-- BEGIN RECORDS PROVIDED --

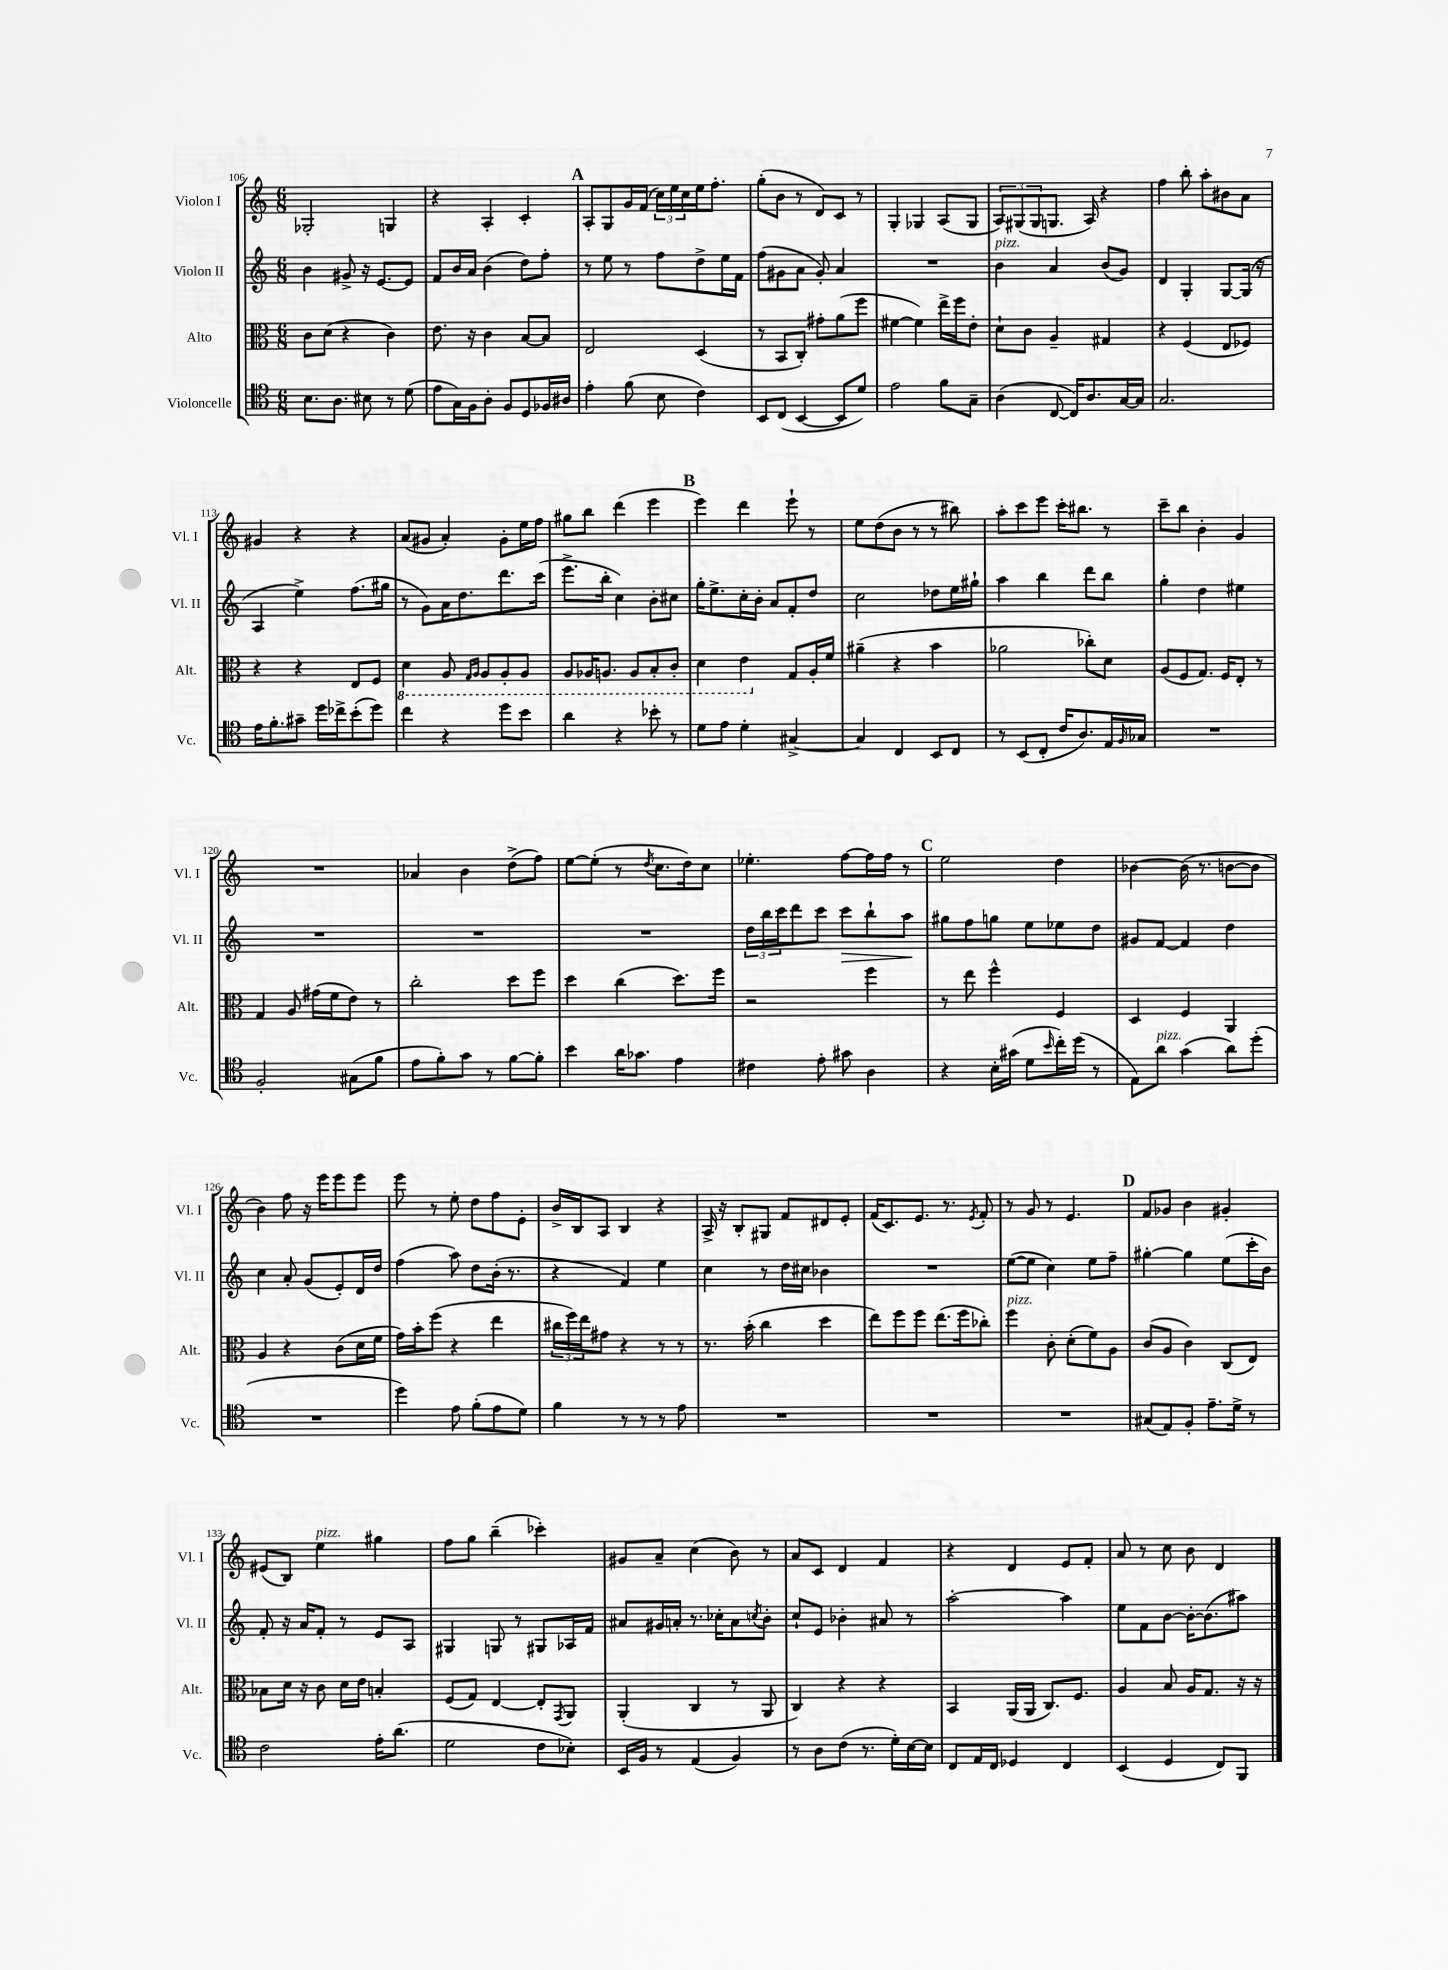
<<
\new StaffGroup <<
\new Staff = "s0" \with { instrumentName = "Violon I" shortInstrumentName = "Vl. I" } {
    \clef treble \key c \major \numericTimeSignature \time 6/8
    ges2-. g4 |
    r4 a4-. c'4-. |
    \mark \markup { \bold "A" } a8-. g8 g'16 f'16( \tuplet 3/2 { c''16) e''16 c''16 } e''16 f''8.-. |
    g''8-.( b'8 r8 d'8) c'8 r8 |
    g4-. ges4 a8( ges8 |
    \tuplet 3/2 { a8) gis8( gis8 } g8. a16) r4 |
    f''4 b''8-. a''8-. bis'8 a'8 |
    gis'4 r4 r4 |
    a'8( gis'8 a'4-.) gis'8-. e''16 f''16 |
    gis''8 b''8 d'''4( e'''4 |
    \mark \markup { \bold "B" } e'''4) d'''4 e'''8-! r8 |
    e''8 d''8( b'8 r8 r8 bis''8) |
    a''8-. c'''8 e'''8 c'''16-. bis''8. r8 |
    c'''8-- b''8 b'4-. g'4 |
    R2. |
    aes'4 b'4 d''8->( f''8) |
    e''8~ e''8-.( r8 \acciaccatura { d''8 } c''8. d''16) c''8 |
    ees''4.-. f''8~ f''16 f''16 r8 |
    \mark \markup { \bold "C" } e''2 d''4 |
    bes'4~ bes'16( r8. b'8~ b'8 |
    b'4) f''8 r16 e'''16 e'''8 e'''8 |
    e'''8 r8 e''8-. d''8 f''8 e'8-. |
    b'16-> b16 a8 b4 r4 |
    a16-> r16 b8-. gis8 f'8 dis'8 e'8-. |
    f'16( c'8.) e'8. r8. \acciaccatura { e'8 } f'8-. |
    r8 g'8 r8 e'4. |
    \mark \markup { \bold "D" } f'8 ges'8 b'4 gis'4-. |
    eis'8( b8) e''4^\markup { \italic "pizz." } gis''4 |
    f''8 g''8 b''4--( ces'''4-.) |
    gis'8 a'8-- c''4( b'8) r8 |
    a'8 c'8 d'4 f'4 |
    r4 d'4 e'8 f'8-. |
    a'8 r8 c''8 b'8 d'4 \bar "|." |
}
\new Staff = "s1" \with { instrumentName = "Violon II" shortInstrumentName = "Vl. II" } {
    \clef treble \key c \major \numericTimeSignature \time 6/8
    b'4 gis'8-> r16 e'8.~ e'8 |
    f'8 b'16 a'16 b'4( d''8) f''8-. |
    \mark \markup { \bold "A" } r8 e''8 r8 f''8 d''8-> e''16 f'16 |
    f''8( gis'8 a'8 gis'8-.) a'4 |
    R2. |
    b'4^\markup { \italic "pizz." } a'4 b'8( g'8) |
    d'4 g4-. g8~ g16( r16 |
    a4 e''4->) f''8.( gis''16 |
    r8 g'8) a'16 d''8. d'''8. c'''16( |
    e'''8.-> b''16-. c''4) b'8-. cis''8 |
    \mark \markup { \bold "B" } g''16-. e''8.-> c''16-. b'16-. a'8 f'8-. d''8 |
    c''2 des''8 e''16 gis''16-! |
    a''4 b''4 d'''8 b''8 |
    g''4-. d''4 eis''4 |
    R2. |
    R2. |
    R2. |
    \tuplet 3/2 { d''16 b''16 c'''16 } d'''8 c'''8 c'''8\> b''8-! a''8\! |
    \mark \markup { \bold "C" } gis''8 f''8 g''8 e''8 ees''8 d''8 |
    gis'8 f'8~ f'4 d''4 |
    c''4 a'8-. g'8( e'8-.) d'16 d''16 |
    f''4( a''8) d''8 b'16-.( r8. |
    r4 f'4) e''4 |
    c''4 r8 d''16 cis''16 bes'4 |
    R2. |
    e''8~( e''8 c''4) e''8 f''8-- |
    \mark \markup { \bold "D" } gis''4~-. gis''4 e''8( c'''16-. b'16) |
    f'8-. r16 a'16 f'8-. r8 e'8 a8 |
    gis4 g8 r8 gis8 aes16 f'16 |
    ais'8 gis'16 a'16-. r8. ces''16-. a'8 \acciaccatura { c''8 } b'8-. |
    c''8-! e'8 bes'4-. ais'8 r8 |
    a''2~-. a''4 |
    e''8 f'8 b'8~ b'16~-. b'8.( ais''8) \bar "|." |
}
\new Staff = "s2" \with { instrumentName = "Alto" shortInstrumentName = "Alt." } {
    \clef alto \key c \major \numericTimeSignature \time 6/8
    c'8 d'8( r4 c'4) |
    e'8. r16 c'4 b8~ b8 |
    \mark \markup { \bold "A" } e2 d4( |
    r8 b,8 c8-.) gis'8-. a'8( f''8 |
    fis'4~ fis'4) e''16-> f''16 e'8-. |
    d'8-! c'8 a4-- gis4 |
    r4 f4( e8 fes8) |
    r4 r4 e8 f8 |
    \ottava #-1 d4 a,8 \grace { g,16 a,16 } a,8 a,8-. a,8 |
    a,8 aes,16 a,8. a,8 b,8-. c8-. |
    \mark \markup { \bold "B" } d4 e4 \ottava #0 g8 a16-. f'16 |
    ais'4--( r4 b'4 |
    aes'2 ces''8-.) d'8 |
    a8( f8 g8.) f16 e8-. r8 |
    g4 a8 gis'16( f'16 e'8) r8 |
    c''2-. d''8 f''8 |
    d''4 c''4( d''8.) f''16 |
    r2 f''4 |
    \mark \markup { \bold "C" } r8 e''8 f''4-^ f4 |
    d4 f4 a,4 |
    a4 r4 c'8( d'16 f'16 |
    g'16) b'16-. f''8( r4 e''4 |
    \tuplet 3/2 { cis''16 f''16) e''16 } gis'8 r4 r8 r8 |
    r8. b'16-.( c''4 d''4 |
    e''8) f''8 f''8 e''8.( f''16 ces''8-.) |
    f''4^\markup { \italic "pizz." } c'8-. d'8-.( f'8) a8 |
    \mark \markup { \bold "D" } c'8( a8 c'4) c8( e8) |
    bes8 d'16 r16 c'8 d'16 e'16 b4-. |
    f8( g8) e4~ e8-. \acciaccatura { g,8 } a,8 |
    a,4-.( c4 r8 a,8 |
    c4) r4 r4 |
    b,4 a,16( a,16 c8.) f8. |
    a4 b8 a16 g8. r16 r16 \bar "|." |
}
\new Staff = "s3" \with { instrumentName = "Violoncelle" shortInstrumentName = "Vc." } {
    \clef tenor \key c \major \numericTimeSignature \time 6/8
    b8. a8. bis8 r8 d'8( |
    e'8 g16) f16 a8-. f8 d8 fes16 ais16 |
    \mark \markup { \bold "A" } e'4-. f'8( b8 c'4) |
    b,8 c8( b,4~ b,8 d'8) |
    e'2 f'8 g8-- |
    a4( c8~ c16) a8. g16~ g16 |
    g2. |
    e'16 f'8.-. gis'8-- d''16 ces''16-> b'8-.( d''8) |
    c''4 r4 d''8 b'8 |
    a'4 r4 bes'8-. r8 |
    \mark \markup { \bold "B" } d'8 e'8 d'4-. gis4~-> |
    gis4 c4 b,8 c8 |
    r8 b,8( c8-. c'16 a8.) e16 \grace { f16 } ges16 |
    R2. |
    f2-. gis8( f'8 |
    e'8 f'8-.) g'8 r8 f'8~ f'8-. |
    b'4 a'16 ges'8. e'4 |
    cis'4 e'8-. gis'8 a4 |
    \mark \markup { \bold "C" } r4 b16-. gis'16( d'8 \grace { b'16 } c''16-.) d''16( r8 |
    e8) a'8^\markup { \italic "pizz." } g'4( a'8) d''8-.( |
    R2. |
    d''4) e'8 f'8-.( e'8 d'8) |
    f'4 r8 r8 r8 e'8 |
    R2. |
    R2. |
    R2. |
    \mark \markup { \bold "D" } gis8( e8) f8-. e'8.-- d'16-> r8 |
    c'2 e'16-. a'8.( |
    d'2 c'8 bes8-.) |
    b,16 f16 r8 e4( f4) |
    r8 a8 c'8( r8. d'16-.) b16~ b16 |
    c8 e16 c16 des4 c4 |
    b,4( d4 c8) f,8 \bar "|." |
}
>>
>>
\layout { \context { \Score currentBarNumber = #106 } }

-- END RECORDS PROVIDED --

EXERCISE TASK ▸ Starting at the beginning of the entries and ending with the line containing "gis'8 f'8~ f'4 d''4 |", inclusive, reproduce the notation text but change every "Violon" to "Violin", with nothing else altered. Omit the pictures from your answer.

REPLY TO THE TASK ▸
<<
\new StaffGroup <<
\new Staff = "s0" \with { instrumentName = "Violin I" shortInstrumentName = "Vl. I" } {
    \clef treble \key c \major \numericTimeSignature \time 6/8
    ges2-. g4 |
    r4 a4-. c'4-. |
    \mark \markup { \bold "A" } a8-. g8 g'16 f'16( \tuplet 3/2 { c''16) e''16 c''16 } e''16 f''8.-. |
    g''8-.( b'8 r8 d'8) c'8 r8 |
    g4-. ges4 a8( ges8 |
    \tuplet 3/2 { a8) gis8( gis8 } g8. a16) r4 |
    f''4 b''8-. a''8-. bis'8 a'8 |
    gis'4 r4 r4 |
    a'8( gis'8 a'4-.) gis'8-. e''16 f''16 |
    gis''8 b''8 d'''4( e'''4 |
    \mark \markup { \bold "B" } e'''4) d'''4 e'''8-! r8 |
    e''8 d''8( b'8 r8 r8 bis''8) |
    a''8-. c'''8 e'''8 c'''16-. bis''8. r8 |
    c'''8-- b''8 b'4-. g'4 |
    R2. |
    aes'4 b'4 d''8->( f''8) |
    e''8~ e''8-.( r8 \acciaccatura { d''8 } c''8. d''16) c''8 |
    ees''4.-. f''8~ f''16 f''16 r8 |
    \mark \markup { \bold "C" } e''2 d''4 |
    bes'4~ bes'16( r8. b'8~ b'8 |
    b'4) f''8 r16 e'''16 e'''8 e'''8 |
    e'''8 r8 e''8-. d''8 f''8 e'8-. |
    b'16-> b16 a8 b4 r4 |
    a16-> r16 b8-. gis8 f'8 dis'8 e'8-. |
    f'16( c'8.) e'8. r8. \acciaccatura { e'8 } f'8-. |
    r8 g'8 r8 e'4. |
    \mark \markup { \bold "D" } f'8 ges'8 b'4 gis'4-. |
    eis'8( b8) e''4^\markup { \italic "pizz." } gis''4 |
    f''8 g''8 b''4--( ces'''4-.) |
    gis'8 a'8-- c''4( b'8) r8 |
    a'8 c'8 d'4 f'4 |
    r4 d'4 e'8 f'8-. |
    a'8 r8 c''8 b'8 d'4 \bar "|." |
}
\new Staff = "s1" \with { instrumentName = "Violin II" shortInstrumentName = "Vl. II" } {
    \clef treble \key c \major \numericTimeSignature \time 6/8
    b'4 gis'8-> r16 e'8.~ e'8 |
    f'8 b'16 a'16 b'4( d''8) f''8-. |
    \mark \markup { \bold "A" } r8 e''8 r8 f''8 d''8-> e''16 f'16 |
    f''8( gis'8 a'8 gis'8-.) a'4 |
    R2. |
    b'4^\markup { \italic "pizz." } a'4 b'8( g'8) |
    d'4 g4-. g8~ g16( r16 |
    a4 e''4->) f''8.( gis''16 |
    r8 g'8) a'16 d''8. d'''8. c'''16( |
    e'''8.-> b''16-. c''4) b'8-. cis''8 |
    \mark \markup { \bold "B" } g''16-. e''8.-> c''16-. b'16-. a'8 f'8-. d''8 |
    c''2 des''8 e''16 gis''16-! |
    a''4 b''4 d'''8 b''8 |
    g''4-. d''4 eis''4 |
    R2. |
    R2. |
    R2. |
    \tuplet 3/2 { d''16 b''16 c'''16 } d'''8 c'''8 c'''8\> b''8-! a''8\! |
    \mark \markup { \bold "C" } gis''8 f''8 g''8 e''8 ees''8 d''8 |
    gis'8 f'8~ f'4 d''4 |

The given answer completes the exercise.